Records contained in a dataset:
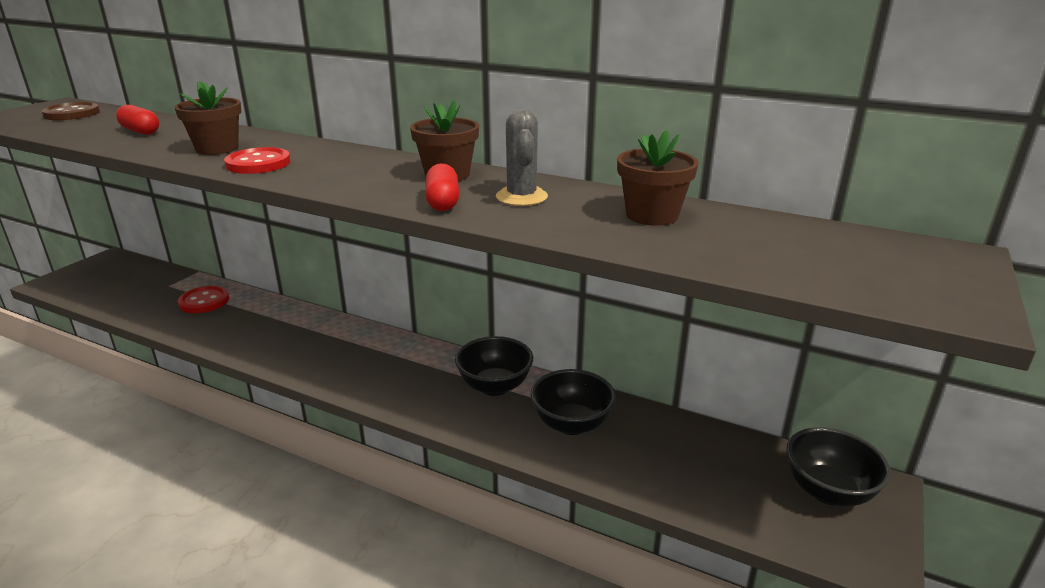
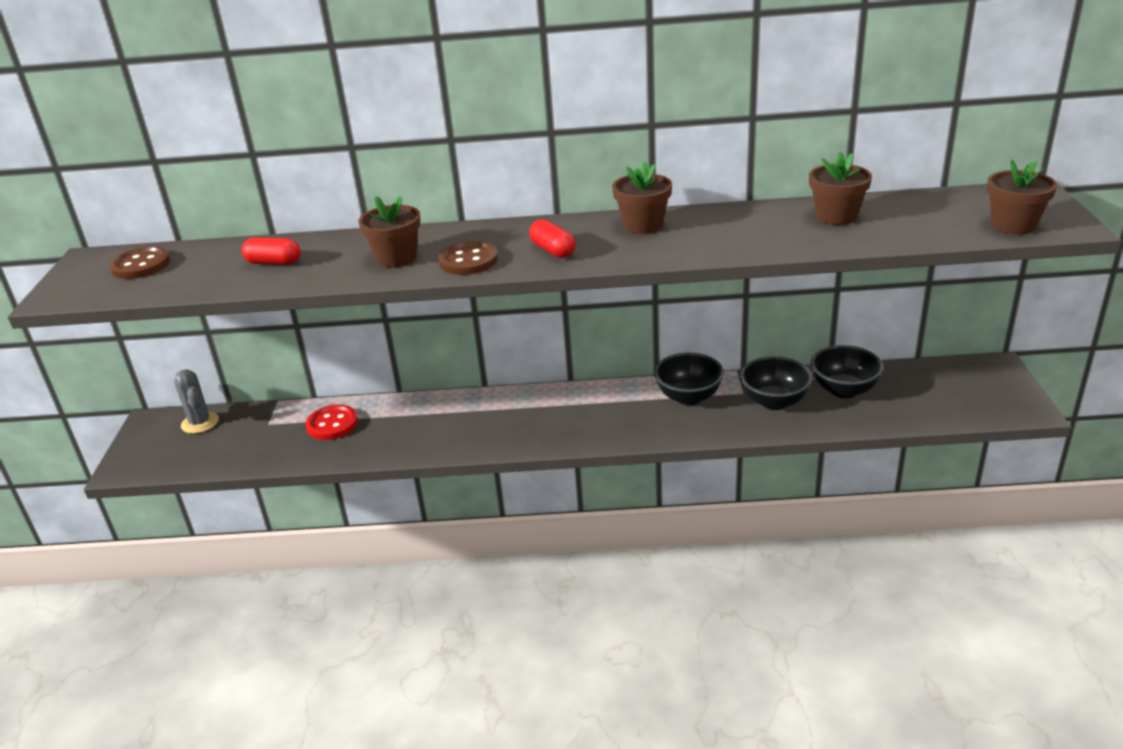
camera: 25 degrees left, 5 degrees up
(258, 163) = (468, 261): red button -> brown button
(442, 202) = (682, 249): red capsule -> red capsule (553, 250)
(521, 197) = (729, 228): grey cactus -> grey cactus (200, 423)
(828, 491) = (971, 380): black bowl -> black bowl (844, 390)
(871, 283) = (1013, 225): none -> brown flower pot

What is required
Once the pictures are set aside, repeat the remaining data word for word.

Solution for this exercise
camera: 25 degrees left, 5 degrees up
(258, 163) = (468, 261): red button -> brown button
(442, 202) = (682, 249): red capsule -> red capsule (553, 250)
(521, 197) = (729, 228): grey cactus -> grey cactus (200, 423)
(828, 491) = (971, 380): black bowl -> black bowl (844, 390)
(871, 283) = (1013, 225): none -> brown flower pot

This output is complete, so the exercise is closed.